::: Record set :::

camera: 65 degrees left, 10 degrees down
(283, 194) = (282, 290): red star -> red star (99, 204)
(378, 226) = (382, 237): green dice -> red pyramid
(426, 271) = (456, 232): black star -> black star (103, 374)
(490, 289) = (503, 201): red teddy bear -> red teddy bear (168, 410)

:::
::: Record set :::

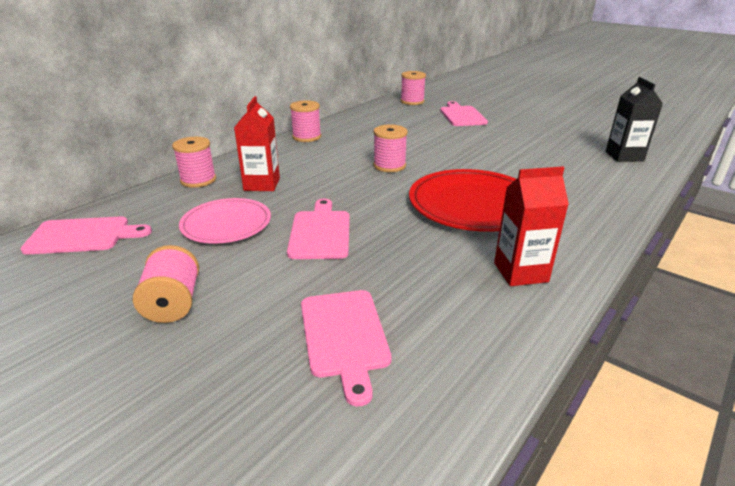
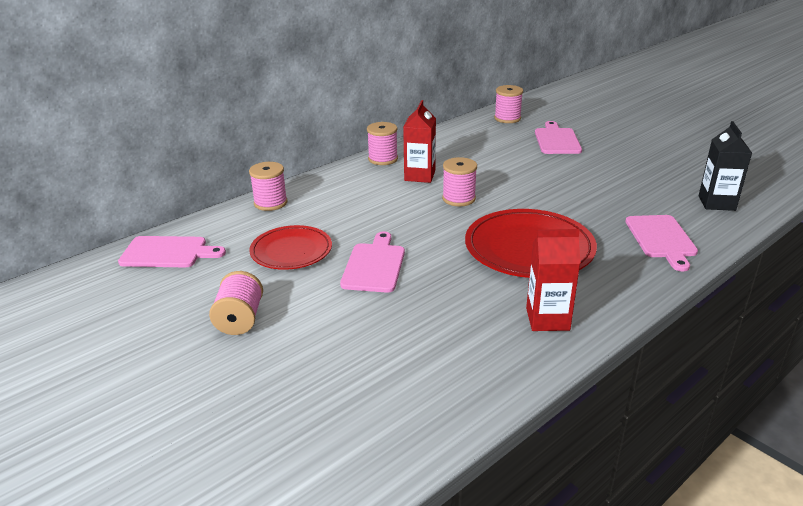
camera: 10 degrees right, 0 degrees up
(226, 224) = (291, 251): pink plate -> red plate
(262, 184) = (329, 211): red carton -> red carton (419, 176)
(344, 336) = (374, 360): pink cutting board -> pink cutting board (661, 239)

:::

- **Exercise aim**: Among the entries above, find the line with "camera: 65 degrees left, 10 degrees down" and the line with "(490, 289) = (503, 201): red"; give again exactly these two lines and all lines between them.

- **Output of the task**:
camera: 65 degrees left, 10 degrees down
(283, 194) = (282, 290): red star -> red star (99, 204)
(378, 226) = (382, 237): green dice -> red pyramid
(426, 271) = (456, 232): black star -> black star (103, 374)
(490, 289) = (503, 201): red teddy bear -> red teddy bear (168, 410)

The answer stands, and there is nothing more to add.